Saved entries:
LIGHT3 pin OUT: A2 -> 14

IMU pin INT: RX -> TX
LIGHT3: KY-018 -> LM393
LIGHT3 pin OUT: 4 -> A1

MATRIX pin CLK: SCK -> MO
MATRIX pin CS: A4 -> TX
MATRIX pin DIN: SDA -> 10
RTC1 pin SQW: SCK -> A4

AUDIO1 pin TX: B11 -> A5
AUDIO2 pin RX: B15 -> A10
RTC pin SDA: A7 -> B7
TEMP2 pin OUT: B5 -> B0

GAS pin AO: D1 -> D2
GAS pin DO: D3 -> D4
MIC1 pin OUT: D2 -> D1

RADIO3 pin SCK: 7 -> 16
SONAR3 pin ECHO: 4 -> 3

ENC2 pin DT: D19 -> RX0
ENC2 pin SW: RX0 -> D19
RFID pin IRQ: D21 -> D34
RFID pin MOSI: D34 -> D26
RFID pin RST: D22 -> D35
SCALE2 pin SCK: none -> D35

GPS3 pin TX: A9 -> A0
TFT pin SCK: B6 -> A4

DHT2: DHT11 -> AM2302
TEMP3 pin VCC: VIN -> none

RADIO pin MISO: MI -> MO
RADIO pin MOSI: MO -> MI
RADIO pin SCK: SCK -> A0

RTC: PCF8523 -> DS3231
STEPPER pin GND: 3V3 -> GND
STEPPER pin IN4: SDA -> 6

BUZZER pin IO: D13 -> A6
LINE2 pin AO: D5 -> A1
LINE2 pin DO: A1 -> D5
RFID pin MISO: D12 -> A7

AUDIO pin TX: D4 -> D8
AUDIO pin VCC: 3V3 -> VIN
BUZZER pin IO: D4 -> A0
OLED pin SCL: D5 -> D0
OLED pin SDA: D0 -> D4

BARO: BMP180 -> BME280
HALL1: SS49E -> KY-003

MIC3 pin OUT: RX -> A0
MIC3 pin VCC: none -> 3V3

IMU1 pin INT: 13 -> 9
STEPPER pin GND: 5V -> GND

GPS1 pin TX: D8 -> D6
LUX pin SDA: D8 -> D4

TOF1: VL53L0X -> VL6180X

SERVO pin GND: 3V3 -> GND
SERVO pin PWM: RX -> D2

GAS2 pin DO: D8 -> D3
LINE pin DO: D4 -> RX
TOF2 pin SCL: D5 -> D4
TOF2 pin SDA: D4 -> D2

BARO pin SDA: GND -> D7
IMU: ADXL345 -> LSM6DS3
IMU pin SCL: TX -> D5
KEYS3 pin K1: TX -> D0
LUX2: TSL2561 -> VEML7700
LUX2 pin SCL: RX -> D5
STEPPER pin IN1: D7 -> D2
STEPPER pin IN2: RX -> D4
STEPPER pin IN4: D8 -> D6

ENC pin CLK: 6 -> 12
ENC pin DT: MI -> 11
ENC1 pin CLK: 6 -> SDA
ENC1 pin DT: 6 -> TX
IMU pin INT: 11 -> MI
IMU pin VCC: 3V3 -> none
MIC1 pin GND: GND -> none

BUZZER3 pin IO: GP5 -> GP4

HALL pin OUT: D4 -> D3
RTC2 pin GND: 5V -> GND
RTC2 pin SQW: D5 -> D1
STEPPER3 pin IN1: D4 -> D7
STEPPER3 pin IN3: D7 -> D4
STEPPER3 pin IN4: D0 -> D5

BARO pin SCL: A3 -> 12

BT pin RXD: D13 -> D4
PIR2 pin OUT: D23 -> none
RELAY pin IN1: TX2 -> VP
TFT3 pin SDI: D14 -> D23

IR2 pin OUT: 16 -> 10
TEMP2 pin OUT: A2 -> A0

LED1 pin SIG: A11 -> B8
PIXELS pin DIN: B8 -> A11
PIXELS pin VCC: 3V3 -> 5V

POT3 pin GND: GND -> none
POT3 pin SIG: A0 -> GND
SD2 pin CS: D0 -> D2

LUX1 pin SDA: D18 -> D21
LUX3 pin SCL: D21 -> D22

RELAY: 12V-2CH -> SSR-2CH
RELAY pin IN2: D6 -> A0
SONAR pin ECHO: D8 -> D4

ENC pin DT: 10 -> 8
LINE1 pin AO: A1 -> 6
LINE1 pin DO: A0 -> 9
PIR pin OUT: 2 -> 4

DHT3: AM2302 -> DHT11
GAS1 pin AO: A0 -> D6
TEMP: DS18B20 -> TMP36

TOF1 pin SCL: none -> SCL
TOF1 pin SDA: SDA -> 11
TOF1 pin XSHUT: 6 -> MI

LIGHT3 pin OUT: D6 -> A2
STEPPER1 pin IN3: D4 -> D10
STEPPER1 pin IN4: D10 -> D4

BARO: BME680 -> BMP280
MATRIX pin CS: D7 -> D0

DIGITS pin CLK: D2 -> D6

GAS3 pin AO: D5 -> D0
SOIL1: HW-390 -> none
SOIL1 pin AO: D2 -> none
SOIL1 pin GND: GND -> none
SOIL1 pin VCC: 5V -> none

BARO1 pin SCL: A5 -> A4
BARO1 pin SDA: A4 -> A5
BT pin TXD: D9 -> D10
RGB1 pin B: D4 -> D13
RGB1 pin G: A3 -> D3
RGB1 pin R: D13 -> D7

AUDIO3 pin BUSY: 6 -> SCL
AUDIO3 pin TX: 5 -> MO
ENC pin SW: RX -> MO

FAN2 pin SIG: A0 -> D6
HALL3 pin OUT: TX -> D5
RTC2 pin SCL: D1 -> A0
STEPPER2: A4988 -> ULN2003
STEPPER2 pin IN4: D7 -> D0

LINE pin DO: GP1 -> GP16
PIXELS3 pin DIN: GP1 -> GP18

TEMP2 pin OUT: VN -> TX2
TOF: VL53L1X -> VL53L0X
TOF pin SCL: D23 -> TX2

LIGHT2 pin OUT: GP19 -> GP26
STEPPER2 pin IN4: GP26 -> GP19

> **DIRECTIONS FOR THIS TASK**: Please restate the records in full, word for word.

> **EXERCISE RESPONSE**:
LIGHT3 pin OUT: A2 -> 14

IMU pin INT: RX -> TX
LIGHT3: KY-018 -> LM393
LIGHT3 pin OUT: 4 -> A1

MATRIX pin CLK: SCK -> MO
MATRIX pin CS: A4 -> TX
MATRIX pin DIN: SDA -> 10
RTC1 pin SQW: SCK -> A4

AUDIO1 pin TX: B11 -> A5
AUDIO2 pin RX: B15 -> A10
RTC pin SDA: A7 -> B7
TEMP2 pin OUT: B5 -> B0

GAS pin AO: D1 -> D2
GAS pin DO: D3 -> D4
MIC1 pin OUT: D2 -> D1

RADIO3 pin SCK: 7 -> 16
SONAR3 pin ECHO: 4 -> 3

ENC2 pin DT: D19 -> RX0
ENC2 pin SW: RX0 -> D19
RFID pin IRQ: D21 -> D34
RFID pin MOSI: D34 -> D26
RFID pin RST: D22 -> D35
SCALE2 pin SCK: none -> D35

GPS3 pin TX: A9 -> A0
TFT pin SCK: B6 -> A4

DHT2: DHT11 -> AM2302
TEMP3 pin VCC: VIN -> none

RADIO pin MISO: MI -> MO
RADIO pin MOSI: MO -> MI
RADIO pin SCK: SCK -> A0

RTC: PCF8523 -> DS3231
STEPPER pin GND: 3V3 -> GND
STEPPER pin IN4: SDA -> 6

BUZZER pin IO: D13 -> A6
LINE2 pin AO: D5 -> A1
LINE2 pin DO: A1 -> D5
RFID pin MISO: D12 -> A7

AUDIO pin TX: D4 -> D8
AUDIO pin VCC: 3V3 -> VIN
BUZZER pin IO: D4 -> A0
OLED pin SCL: D5 -> D0
OLED pin SDA: D0 -> D4

BARO: BMP180 -> BME280
HALL1: SS49E -> KY-003

MIC3 pin OUT: RX -> A0
MIC3 pin VCC: none -> 3V3

IMU1 pin INT: 13 -> 9
STEPPER pin GND: 5V -> GND

GPS1 pin TX: D8 -> D6
LUX pin SDA: D8 -> D4

TOF1: VL53L0X -> VL6180X

SERVO pin GND: 3V3 -> GND
SERVO pin PWM: RX -> D2

GAS2 pin DO: D8 -> D3
LINE pin DO: D4 -> RX
TOF2 pin SCL: D5 -> D4
TOF2 pin SDA: D4 -> D2

BARO pin SDA: GND -> D7
IMU: ADXL345 -> LSM6DS3
IMU pin SCL: TX -> D5
KEYS3 pin K1: TX -> D0
LUX2: TSL2561 -> VEML7700
LUX2 pin SCL: RX -> D5
STEPPER pin IN1: D7 -> D2
STEPPER pin IN2: RX -> D4
STEPPER pin IN4: D8 -> D6

ENC pin CLK: 6 -> 12
ENC pin DT: MI -> 11
ENC1 pin CLK: 6 -> SDA
ENC1 pin DT: 6 -> TX
IMU pin INT: 11 -> MI
IMU pin VCC: 3V3 -> none
MIC1 pin GND: GND -> none

BUZZER3 pin IO: GP5 -> GP4

HALL pin OUT: D4 -> D3
RTC2 pin GND: 5V -> GND
RTC2 pin SQW: D5 -> D1
STEPPER3 pin IN1: D4 -> D7
STEPPER3 pin IN3: D7 -> D4
STEPPER3 pin IN4: D0 -> D5

BARO pin SCL: A3 -> 12

BT pin RXD: D13 -> D4
PIR2 pin OUT: D23 -> none
RELAY pin IN1: TX2 -> VP
TFT3 pin SDI: D14 -> D23

IR2 pin OUT: 16 -> 10
TEMP2 pin OUT: A2 -> A0

LED1 pin SIG: A11 -> B8
PIXELS pin DIN: B8 -> A11
PIXELS pin VCC: 3V3 -> 5V

POT3 pin GND: GND -> none
POT3 pin SIG: A0 -> GND
SD2 pin CS: D0 -> D2

LUX1 pin SDA: D18 -> D21
LUX3 pin SCL: D21 -> D22

RELAY: 12V-2CH -> SSR-2CH
RELAY pin IN2: D6 -> A0
SONAR pin ECHO: D8 -> D4

ENC pin DT: 10 -> 8
LINE1 pin AO: A1 -> 6
LINE1 pin DO: A0 -> 9
PIR pin OUT: 2 -> 4

DHT3: AM2302 -> DHT11
GAS1 pin AO: A0 -> D6
TEMP: DS18B20 -> TMP36

TOF1 pin SCL: none -> SCL
TOF1 pin SDA: SDA -> 11
TOF1 pin XSHUT: 6 -> MI

LIGHT3 pin OUT: D6 -> A2
STEPPER1 pin IN3: D4 -> D10
STEPPER1 pin IN4: D10 -> D4

BARO: BME680 -> BMP280
MATRIX pin CS: D7 -> D0

DIGITS pin CLK: D2 -> D6

GAS3 pin AO: D5 -> D0
SOIL1: HW-390 -> none
SOIL1 pin AO: D2 -> none
SOIL1 pin GND: GND -> none
SOIL1 pin VCC: 5V -> none

BARO1 pin SCL: A5 -> A4
BARO1 pin SDA: A4 -> A5
BT pin TXD: D9 -> D10
RGB1 pin B: D4 -> D13
RGB1 pin G: A3 -> D3
RGB1 pin R: D13 -> D7

AUDIO3 pin BUSY: 6 -> SCL
AUDIO3 pin TX: 5 -> MO
ENC pin SW: RX -> MO

FAN2 pin SIG: A0 -> D6
HALL3 pin OUT: TX -> D5
RTC2 pin SCL: D1 -> A0
STEPPER2: A4988 -> ULN2003
STEPPER2 pin IN4: D7 -> D0

LINE pin DO: GP1 -> GP16
PIXELS3 pin DIN: GP1 -> GP18

TEMP2 pin OUT: VN -> TX2
TOF: VL53L1X -> VL53L0X
TOF pin SCL: D23 -> TX2

LIGHT2 pin OUT: GP19 -> GP26
STEPPER2 pin IN4: GP26 -> GP19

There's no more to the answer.